[RECORDS FOR THE EXERCISE]

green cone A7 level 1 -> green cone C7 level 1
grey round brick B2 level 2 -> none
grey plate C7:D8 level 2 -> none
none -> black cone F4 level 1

[/RECORDS FOR THE EXERCISE]
[RECORDS FOR THE EXERCISE]

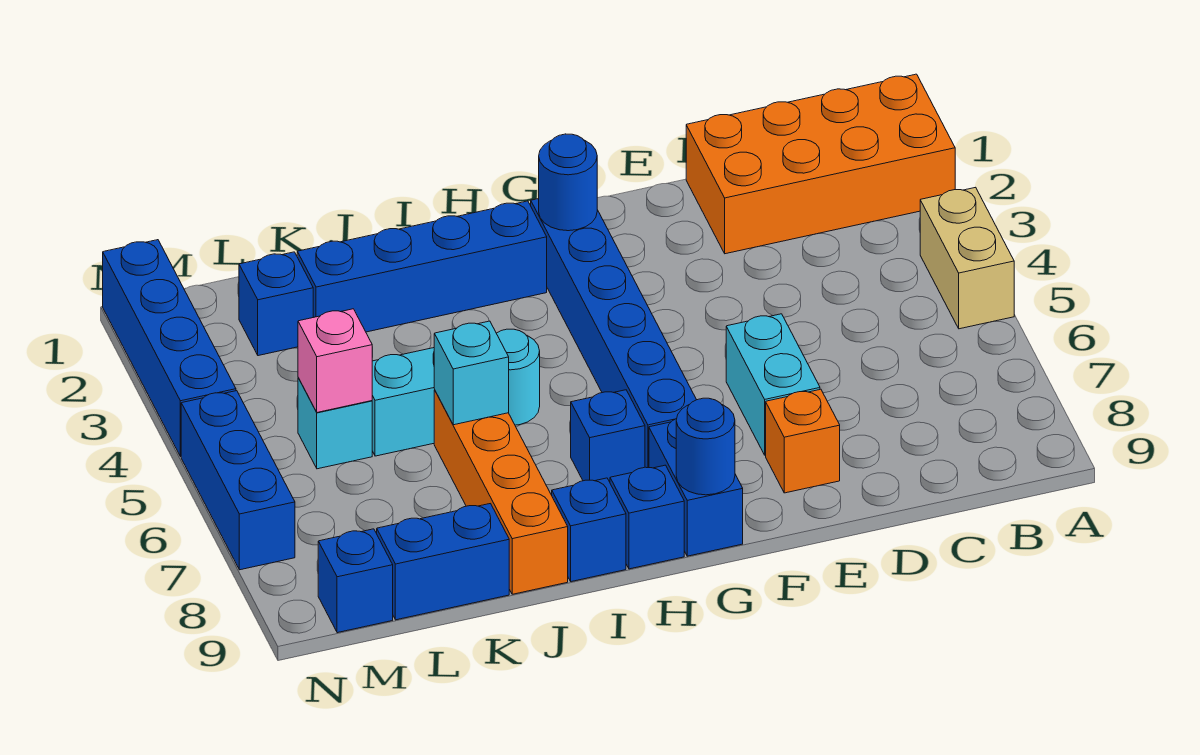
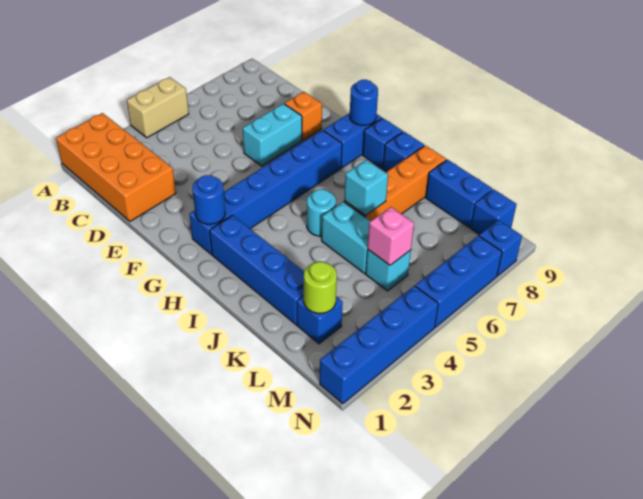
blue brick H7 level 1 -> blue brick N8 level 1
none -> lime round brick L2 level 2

[/RECORDS FOR THE EXERCISE]
[RECORDS FOR THE EXERCISE]

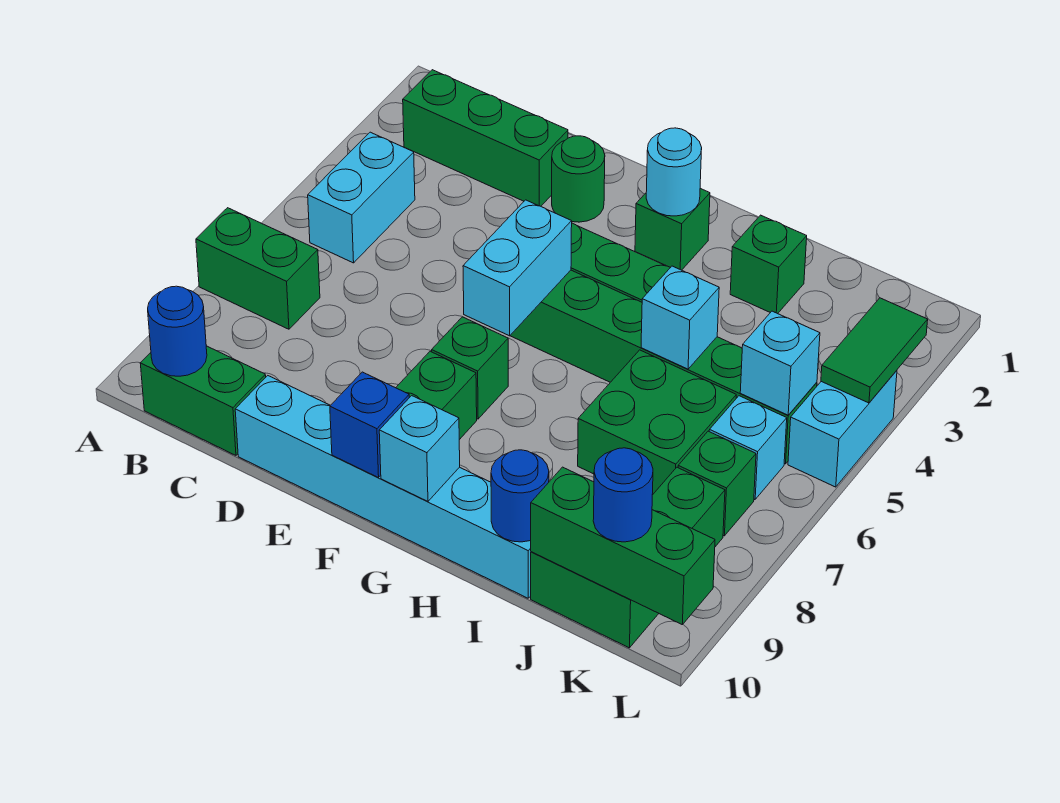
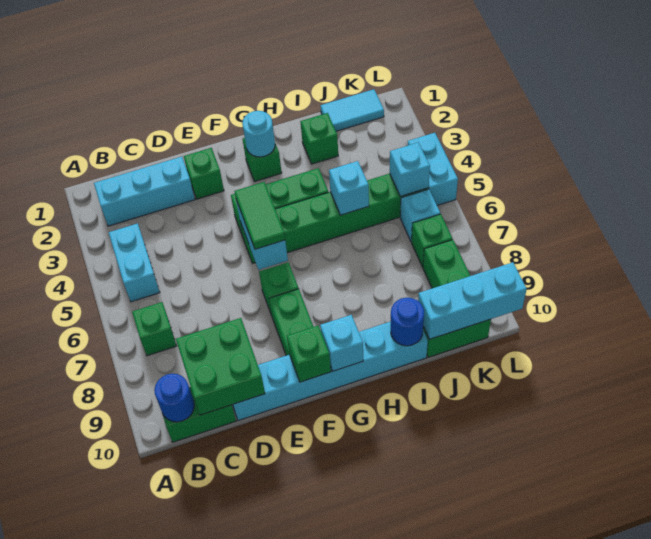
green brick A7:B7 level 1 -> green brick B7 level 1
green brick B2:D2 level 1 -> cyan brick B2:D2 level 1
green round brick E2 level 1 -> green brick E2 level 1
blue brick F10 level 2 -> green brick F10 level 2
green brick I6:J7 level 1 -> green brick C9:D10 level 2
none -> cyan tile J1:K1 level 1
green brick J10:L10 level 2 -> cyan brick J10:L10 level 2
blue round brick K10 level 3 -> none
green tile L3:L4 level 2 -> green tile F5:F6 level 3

[/RECORDS FOR THE EXERCISE]

▶ ASSIGNMENT:
Scan the entries above for the line containing "grey round brick B2 level 2 -> none", and copy it and all lines after it exactly, down to and including the line containing "none -> black cone F4 level 1".

▶ TASK RESULT:
grey round brick B2 level 2 -> none
grey plate C7:D8 level 2 -> none
none -> black cone F4 level 1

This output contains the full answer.